● **TASK BRIEF**:
Report every line in the records below that holds the word "brick".

● **INFORMATION SUPPLIED**:

= Beginning of Section =

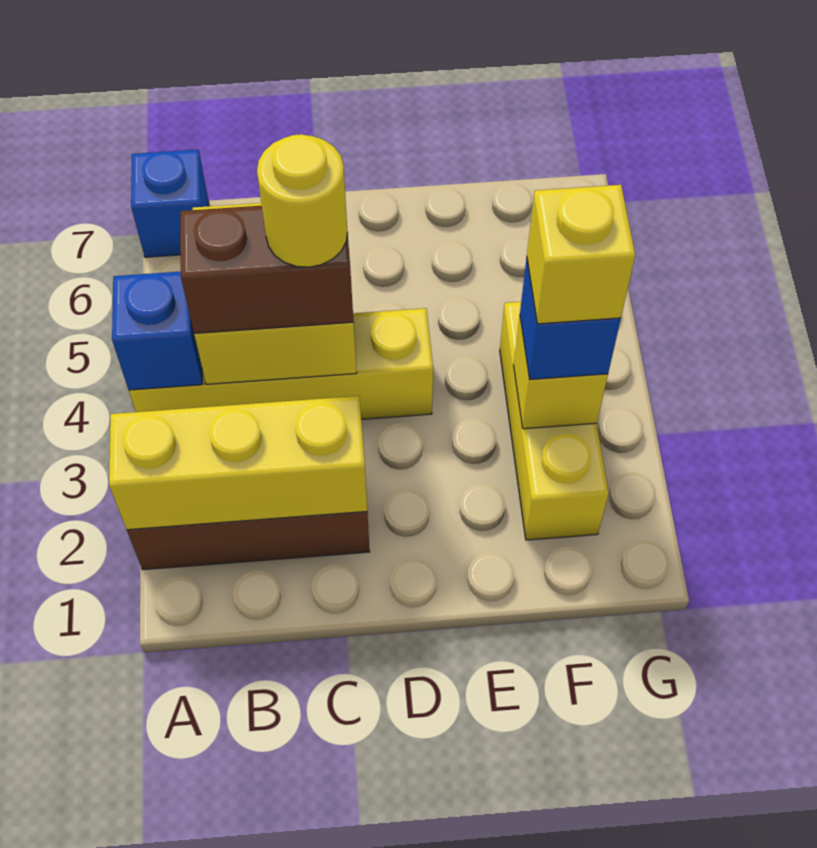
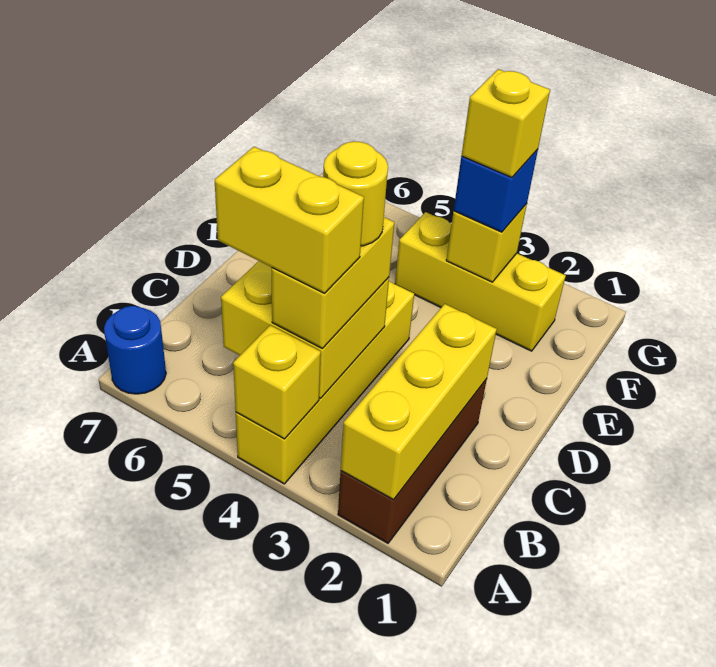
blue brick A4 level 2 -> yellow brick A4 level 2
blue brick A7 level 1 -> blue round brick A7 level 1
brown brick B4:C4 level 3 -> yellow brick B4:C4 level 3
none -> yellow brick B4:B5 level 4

= End of Section =
= Beginning of Section =

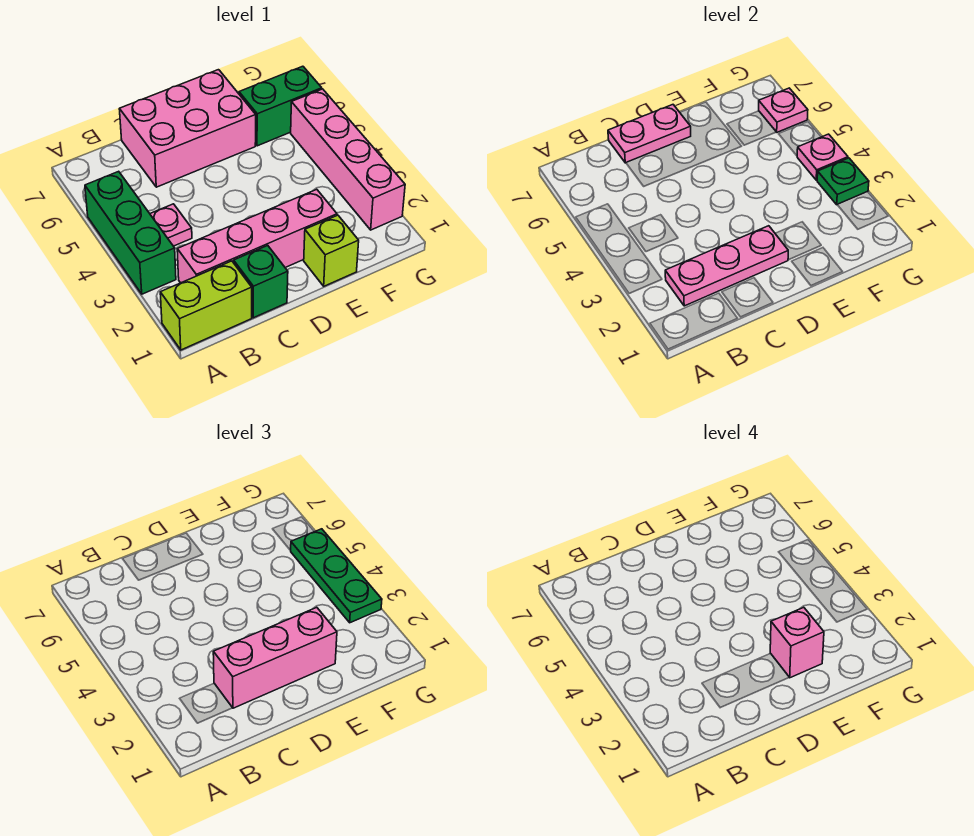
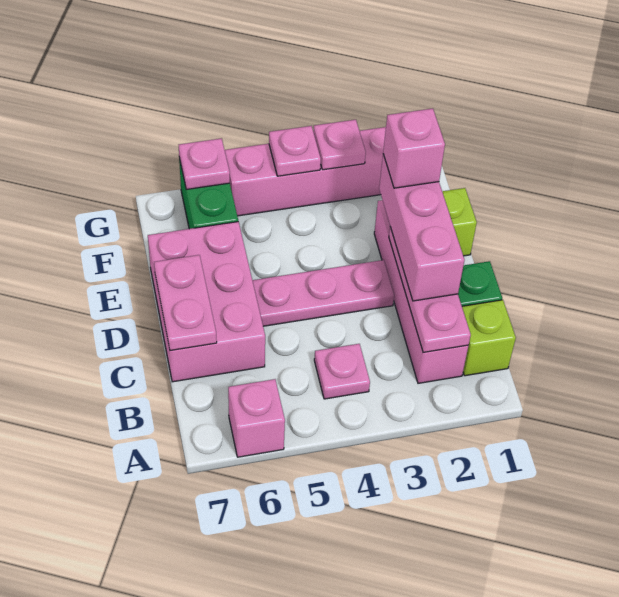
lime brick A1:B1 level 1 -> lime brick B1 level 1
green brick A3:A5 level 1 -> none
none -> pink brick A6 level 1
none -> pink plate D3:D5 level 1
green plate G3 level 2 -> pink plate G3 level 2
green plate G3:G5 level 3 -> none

= End of Section =

● **ANSWER TO THIS EXERCISE**:
blue brick A4 level 2 -> yellow brick A4 level 2
blue brick A7 level 1 -> blue round brick A7 level 1
brown brick B4:C4 level 3 -> yellow brick B4:C4 level 3
none -> yellow brick B4:B5 level 4
lime brick A1:B1 level 1 -> lime brick B1 level 1
green brick A3:A5 level 1 -> none
none -> pink brick A6 level 1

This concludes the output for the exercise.